#### [ASSIGNMENT]
Sort through the listing below and keep each line with the word "brick". Copy those.

++++ INFORMATION SHOWN

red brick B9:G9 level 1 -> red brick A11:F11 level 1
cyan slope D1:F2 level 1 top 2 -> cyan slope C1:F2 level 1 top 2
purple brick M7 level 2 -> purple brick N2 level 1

++++++++

#### [YOUR SOLUTION]
red brick B9:G9 level 1 -> red brick A11:F11 level 1
purple brick M7 level 2 -> purple brick N2 level 1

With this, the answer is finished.